__Short task__. Show all lines that include the string "pixel"; copy each one.

__Task input__.

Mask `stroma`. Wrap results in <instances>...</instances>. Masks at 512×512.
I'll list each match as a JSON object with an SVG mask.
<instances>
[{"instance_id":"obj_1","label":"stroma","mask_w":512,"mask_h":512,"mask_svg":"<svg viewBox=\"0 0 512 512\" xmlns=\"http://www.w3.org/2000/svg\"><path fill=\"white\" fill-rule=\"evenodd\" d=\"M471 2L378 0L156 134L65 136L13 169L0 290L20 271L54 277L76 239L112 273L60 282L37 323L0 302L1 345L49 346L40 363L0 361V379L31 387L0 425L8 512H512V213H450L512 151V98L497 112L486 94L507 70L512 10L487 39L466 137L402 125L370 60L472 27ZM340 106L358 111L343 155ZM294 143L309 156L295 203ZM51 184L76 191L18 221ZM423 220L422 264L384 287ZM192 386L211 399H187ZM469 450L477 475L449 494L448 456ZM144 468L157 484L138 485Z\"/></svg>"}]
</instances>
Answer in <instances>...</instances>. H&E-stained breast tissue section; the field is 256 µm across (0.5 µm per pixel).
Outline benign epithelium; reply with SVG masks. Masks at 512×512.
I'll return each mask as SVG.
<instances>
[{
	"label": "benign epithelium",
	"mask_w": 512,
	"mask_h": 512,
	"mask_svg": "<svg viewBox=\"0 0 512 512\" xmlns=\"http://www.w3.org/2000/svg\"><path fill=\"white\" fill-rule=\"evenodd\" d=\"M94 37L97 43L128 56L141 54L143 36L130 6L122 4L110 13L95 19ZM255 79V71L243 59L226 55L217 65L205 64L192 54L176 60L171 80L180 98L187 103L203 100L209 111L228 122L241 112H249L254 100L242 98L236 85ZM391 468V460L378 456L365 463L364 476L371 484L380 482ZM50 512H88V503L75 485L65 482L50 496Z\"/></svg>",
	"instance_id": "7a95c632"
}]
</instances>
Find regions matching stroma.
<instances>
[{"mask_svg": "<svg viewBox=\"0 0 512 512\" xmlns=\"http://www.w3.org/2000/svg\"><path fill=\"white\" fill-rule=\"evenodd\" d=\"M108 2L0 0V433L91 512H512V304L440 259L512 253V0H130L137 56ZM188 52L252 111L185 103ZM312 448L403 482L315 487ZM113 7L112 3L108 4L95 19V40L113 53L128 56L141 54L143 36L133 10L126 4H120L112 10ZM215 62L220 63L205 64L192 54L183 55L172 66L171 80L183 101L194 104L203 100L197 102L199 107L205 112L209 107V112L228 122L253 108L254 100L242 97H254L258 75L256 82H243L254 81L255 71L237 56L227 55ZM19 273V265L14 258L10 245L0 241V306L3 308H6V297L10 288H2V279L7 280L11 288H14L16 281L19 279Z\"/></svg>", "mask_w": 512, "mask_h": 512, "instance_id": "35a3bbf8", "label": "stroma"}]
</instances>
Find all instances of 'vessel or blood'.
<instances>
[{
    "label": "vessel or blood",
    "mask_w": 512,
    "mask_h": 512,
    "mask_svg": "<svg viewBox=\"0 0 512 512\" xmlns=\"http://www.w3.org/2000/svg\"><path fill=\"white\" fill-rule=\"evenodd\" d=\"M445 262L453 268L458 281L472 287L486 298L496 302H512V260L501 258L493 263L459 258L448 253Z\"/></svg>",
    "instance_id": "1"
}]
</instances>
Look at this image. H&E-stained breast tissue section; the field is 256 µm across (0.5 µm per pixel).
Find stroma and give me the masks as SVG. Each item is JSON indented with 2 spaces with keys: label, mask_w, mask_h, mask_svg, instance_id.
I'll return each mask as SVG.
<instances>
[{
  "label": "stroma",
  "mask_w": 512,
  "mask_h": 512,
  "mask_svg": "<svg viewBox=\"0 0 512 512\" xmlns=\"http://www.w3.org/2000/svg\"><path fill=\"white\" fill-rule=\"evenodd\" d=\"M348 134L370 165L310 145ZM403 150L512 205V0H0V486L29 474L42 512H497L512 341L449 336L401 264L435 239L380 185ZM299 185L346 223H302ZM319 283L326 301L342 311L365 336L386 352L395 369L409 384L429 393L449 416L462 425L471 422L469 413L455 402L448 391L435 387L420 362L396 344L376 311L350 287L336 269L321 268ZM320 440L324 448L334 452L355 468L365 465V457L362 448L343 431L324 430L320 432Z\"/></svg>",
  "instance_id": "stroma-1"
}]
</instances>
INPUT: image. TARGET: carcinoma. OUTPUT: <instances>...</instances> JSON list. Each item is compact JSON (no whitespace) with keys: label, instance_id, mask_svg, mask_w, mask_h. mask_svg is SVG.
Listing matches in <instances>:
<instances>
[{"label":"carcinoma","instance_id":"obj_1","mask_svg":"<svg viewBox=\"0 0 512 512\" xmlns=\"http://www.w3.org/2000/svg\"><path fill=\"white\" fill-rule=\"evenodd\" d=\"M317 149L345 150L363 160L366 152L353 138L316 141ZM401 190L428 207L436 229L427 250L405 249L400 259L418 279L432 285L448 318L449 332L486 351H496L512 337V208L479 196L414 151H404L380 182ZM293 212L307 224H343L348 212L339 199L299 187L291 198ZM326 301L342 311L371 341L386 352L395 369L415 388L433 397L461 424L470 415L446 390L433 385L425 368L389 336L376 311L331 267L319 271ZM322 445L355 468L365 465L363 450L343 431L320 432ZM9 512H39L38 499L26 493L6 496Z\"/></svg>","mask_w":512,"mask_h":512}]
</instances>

__Final answer__.
Answer in <instances>...</instances>. H&E-stained breast tissue section; the field is 256 µm across (0.5 µm per pixel).
Look at this image. H&E-stained breast tissue section; the field is 256 µm across (0.5 µm per pixel).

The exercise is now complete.